Segment Start: AVAILABLE DATA
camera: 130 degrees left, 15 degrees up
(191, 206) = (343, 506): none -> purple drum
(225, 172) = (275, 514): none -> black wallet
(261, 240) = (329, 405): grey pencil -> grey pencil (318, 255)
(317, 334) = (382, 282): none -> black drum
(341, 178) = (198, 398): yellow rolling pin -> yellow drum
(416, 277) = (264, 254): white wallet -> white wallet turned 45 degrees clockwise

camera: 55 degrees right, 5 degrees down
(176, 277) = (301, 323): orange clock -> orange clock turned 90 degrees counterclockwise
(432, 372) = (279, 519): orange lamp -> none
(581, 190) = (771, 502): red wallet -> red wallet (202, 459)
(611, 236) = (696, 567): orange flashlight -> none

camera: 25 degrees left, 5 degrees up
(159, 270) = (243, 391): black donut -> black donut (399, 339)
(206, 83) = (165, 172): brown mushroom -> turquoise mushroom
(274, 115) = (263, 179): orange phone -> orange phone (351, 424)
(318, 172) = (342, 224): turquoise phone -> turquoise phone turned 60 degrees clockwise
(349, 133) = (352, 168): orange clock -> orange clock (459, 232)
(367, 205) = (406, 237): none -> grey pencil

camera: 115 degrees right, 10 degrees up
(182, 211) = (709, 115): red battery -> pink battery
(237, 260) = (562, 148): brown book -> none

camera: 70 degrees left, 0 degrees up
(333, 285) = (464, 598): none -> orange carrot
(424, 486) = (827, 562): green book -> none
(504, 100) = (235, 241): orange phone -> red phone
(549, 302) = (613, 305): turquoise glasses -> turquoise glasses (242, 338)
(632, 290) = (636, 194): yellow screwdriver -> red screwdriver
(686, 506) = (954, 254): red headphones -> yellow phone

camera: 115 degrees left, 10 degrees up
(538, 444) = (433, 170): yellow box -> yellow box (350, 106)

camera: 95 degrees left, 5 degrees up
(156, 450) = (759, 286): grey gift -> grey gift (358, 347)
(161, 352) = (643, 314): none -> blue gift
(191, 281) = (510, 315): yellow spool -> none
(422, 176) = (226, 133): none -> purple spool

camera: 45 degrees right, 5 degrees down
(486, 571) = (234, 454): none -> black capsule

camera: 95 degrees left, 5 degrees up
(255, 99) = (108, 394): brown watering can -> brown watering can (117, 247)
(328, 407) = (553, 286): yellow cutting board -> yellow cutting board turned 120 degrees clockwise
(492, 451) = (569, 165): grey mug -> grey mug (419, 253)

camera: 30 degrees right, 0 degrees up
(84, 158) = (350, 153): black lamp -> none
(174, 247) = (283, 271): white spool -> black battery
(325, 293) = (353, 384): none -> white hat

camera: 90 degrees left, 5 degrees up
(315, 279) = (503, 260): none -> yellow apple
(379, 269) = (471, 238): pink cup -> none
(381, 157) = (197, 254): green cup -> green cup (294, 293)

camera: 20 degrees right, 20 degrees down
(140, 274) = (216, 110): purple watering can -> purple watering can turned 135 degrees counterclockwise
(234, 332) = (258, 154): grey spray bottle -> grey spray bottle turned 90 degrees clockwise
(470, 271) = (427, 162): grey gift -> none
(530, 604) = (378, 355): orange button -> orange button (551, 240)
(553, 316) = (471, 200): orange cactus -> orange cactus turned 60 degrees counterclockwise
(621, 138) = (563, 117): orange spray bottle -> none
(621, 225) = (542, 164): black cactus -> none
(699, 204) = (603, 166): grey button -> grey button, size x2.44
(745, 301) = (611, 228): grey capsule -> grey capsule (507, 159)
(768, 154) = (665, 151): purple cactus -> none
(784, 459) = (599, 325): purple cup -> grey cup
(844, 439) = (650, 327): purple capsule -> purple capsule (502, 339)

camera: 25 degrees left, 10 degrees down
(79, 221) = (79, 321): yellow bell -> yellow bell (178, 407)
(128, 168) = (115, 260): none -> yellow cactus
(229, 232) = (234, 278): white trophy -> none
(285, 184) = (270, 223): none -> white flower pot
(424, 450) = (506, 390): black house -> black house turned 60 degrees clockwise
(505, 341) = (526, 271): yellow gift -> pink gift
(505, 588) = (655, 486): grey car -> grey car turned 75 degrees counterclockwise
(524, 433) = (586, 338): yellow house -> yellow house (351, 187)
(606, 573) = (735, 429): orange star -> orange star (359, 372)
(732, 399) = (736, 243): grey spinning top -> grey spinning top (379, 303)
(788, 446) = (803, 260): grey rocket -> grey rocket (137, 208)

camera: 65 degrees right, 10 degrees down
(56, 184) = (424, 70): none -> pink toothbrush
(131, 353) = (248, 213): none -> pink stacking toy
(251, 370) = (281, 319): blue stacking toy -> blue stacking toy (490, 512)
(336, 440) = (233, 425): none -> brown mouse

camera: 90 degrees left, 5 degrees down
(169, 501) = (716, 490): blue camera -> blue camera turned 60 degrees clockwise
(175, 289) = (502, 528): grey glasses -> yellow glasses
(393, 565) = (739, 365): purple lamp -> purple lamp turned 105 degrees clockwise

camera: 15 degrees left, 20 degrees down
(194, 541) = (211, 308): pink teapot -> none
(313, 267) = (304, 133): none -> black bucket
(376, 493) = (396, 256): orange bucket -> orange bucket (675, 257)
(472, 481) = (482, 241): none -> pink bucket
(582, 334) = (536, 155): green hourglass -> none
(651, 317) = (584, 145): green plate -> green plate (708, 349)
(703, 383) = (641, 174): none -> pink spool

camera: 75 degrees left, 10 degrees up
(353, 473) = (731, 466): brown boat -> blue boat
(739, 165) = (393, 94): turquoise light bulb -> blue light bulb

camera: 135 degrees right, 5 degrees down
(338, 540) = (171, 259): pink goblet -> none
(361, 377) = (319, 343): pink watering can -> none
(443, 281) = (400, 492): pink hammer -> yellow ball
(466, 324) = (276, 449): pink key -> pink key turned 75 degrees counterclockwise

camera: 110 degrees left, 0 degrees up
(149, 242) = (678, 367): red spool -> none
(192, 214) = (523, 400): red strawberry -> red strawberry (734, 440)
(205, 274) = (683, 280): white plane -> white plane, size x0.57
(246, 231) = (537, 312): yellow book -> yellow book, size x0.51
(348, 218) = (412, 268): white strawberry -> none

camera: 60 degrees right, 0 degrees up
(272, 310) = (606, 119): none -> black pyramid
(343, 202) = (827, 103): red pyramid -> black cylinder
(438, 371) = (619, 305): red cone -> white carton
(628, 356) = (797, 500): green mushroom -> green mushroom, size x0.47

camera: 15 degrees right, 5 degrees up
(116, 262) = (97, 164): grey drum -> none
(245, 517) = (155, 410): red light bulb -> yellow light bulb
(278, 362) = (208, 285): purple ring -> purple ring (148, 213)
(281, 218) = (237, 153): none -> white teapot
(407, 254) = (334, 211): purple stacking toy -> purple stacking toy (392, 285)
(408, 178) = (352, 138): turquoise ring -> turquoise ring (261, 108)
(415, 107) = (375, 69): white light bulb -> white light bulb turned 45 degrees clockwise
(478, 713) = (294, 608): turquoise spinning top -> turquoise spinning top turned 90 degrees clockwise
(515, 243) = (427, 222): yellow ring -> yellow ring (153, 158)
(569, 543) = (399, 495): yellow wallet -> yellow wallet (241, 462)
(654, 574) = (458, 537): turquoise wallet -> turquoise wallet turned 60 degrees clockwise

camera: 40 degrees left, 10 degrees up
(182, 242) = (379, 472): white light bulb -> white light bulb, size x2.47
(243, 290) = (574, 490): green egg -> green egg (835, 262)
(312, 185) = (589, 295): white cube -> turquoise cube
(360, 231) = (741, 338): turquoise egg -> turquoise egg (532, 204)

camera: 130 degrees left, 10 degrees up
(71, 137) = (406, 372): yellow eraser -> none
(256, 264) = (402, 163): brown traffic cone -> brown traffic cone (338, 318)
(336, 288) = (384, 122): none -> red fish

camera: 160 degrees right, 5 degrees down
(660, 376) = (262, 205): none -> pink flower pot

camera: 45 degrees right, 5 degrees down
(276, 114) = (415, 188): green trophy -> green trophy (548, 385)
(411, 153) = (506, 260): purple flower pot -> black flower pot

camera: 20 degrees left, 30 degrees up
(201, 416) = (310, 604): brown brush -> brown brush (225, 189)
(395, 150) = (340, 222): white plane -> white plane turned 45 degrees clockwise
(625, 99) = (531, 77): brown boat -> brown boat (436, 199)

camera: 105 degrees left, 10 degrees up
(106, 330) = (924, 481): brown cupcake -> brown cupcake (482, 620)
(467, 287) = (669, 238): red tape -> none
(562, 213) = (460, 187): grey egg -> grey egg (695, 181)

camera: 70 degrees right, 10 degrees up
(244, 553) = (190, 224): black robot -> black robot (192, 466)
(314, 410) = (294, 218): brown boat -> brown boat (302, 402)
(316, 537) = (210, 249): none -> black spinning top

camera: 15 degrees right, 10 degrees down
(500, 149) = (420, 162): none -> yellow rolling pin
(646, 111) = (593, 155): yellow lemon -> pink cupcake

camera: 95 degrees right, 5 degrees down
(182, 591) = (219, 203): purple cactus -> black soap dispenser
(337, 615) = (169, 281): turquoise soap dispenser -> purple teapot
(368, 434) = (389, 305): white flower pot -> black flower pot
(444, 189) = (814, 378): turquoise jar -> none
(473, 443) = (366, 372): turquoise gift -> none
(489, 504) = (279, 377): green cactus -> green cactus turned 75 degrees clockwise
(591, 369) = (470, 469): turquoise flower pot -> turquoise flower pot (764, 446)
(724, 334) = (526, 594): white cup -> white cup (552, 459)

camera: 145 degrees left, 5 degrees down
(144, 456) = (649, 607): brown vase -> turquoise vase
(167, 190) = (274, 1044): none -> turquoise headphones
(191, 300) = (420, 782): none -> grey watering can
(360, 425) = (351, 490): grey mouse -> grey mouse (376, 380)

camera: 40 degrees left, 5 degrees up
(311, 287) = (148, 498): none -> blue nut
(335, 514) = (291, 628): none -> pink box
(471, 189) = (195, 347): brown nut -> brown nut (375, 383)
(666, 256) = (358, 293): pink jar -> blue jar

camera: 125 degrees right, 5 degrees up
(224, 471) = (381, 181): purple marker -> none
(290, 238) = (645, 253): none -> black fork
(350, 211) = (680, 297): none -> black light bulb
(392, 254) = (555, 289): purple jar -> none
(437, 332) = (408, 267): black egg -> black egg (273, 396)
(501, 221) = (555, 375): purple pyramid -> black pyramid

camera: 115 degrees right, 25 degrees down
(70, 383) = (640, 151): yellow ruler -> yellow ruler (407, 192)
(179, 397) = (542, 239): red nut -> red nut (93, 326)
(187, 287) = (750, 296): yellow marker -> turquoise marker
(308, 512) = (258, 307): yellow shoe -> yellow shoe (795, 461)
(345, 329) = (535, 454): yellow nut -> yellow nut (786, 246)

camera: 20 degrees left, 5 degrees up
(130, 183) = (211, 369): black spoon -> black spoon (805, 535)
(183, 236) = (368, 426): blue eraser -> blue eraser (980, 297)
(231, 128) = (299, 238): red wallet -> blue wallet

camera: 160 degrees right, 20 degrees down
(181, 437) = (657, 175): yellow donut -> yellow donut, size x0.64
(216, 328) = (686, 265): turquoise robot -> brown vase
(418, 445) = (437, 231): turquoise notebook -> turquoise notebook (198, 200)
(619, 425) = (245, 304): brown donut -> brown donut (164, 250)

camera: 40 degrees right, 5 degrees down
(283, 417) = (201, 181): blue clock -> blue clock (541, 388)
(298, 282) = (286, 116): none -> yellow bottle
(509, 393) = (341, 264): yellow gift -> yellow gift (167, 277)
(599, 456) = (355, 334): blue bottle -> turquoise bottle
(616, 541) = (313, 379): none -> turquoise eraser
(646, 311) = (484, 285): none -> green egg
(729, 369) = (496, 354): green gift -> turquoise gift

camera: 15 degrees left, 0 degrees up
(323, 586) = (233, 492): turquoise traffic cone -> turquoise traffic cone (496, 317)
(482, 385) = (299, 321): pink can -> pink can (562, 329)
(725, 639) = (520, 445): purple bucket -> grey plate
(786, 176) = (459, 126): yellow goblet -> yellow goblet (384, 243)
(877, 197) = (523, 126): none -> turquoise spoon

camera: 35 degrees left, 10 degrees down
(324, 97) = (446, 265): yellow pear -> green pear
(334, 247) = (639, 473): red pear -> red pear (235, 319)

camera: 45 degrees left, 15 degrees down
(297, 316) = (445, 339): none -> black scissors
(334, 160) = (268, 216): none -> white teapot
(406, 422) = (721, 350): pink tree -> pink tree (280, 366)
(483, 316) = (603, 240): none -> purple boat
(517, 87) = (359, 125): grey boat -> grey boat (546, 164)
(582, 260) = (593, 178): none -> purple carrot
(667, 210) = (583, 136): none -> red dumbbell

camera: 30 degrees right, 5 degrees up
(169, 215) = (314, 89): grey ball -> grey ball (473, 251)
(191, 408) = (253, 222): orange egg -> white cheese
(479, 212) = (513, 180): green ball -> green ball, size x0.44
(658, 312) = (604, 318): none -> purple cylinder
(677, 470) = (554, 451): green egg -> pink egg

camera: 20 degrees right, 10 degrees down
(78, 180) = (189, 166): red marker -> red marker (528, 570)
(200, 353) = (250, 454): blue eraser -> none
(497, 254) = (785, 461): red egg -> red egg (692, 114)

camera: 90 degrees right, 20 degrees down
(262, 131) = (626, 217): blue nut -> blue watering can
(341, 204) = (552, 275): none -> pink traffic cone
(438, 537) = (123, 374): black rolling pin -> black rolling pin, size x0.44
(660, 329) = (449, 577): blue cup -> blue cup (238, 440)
Segment End: AVAILABLE DATA
In the entries above, please find the line with "camera: 90 degrees left, 5 degrees up" and the line with "(530, 604) = (378, 355): orange", then write out exactly those two lines and every line between them, and nothing more.

### EXERCISE SOLUTION
camera: 90 degrees left, 5 degrees up
(315, 279) = (503, 260): none -> yellow apple
(379, 269) = (471, 238): pink cup -> none
(381, 157) = (197, 254): green cup -> green cup (294, 293)

camera: 20 degrees right, 20 degrees down
(140, 274) = (216, 110): purple watering can -> purple watering can turned 135 degrees counterclockwise
(234, 332) = (258, 154): grey spray bottle -> grey spray bottle turned 90 degrees clockwise
(470, 271) = (427, 162): grey gift -> none
(530, 604) = (378, 355): orange button -> orange button (551, 240)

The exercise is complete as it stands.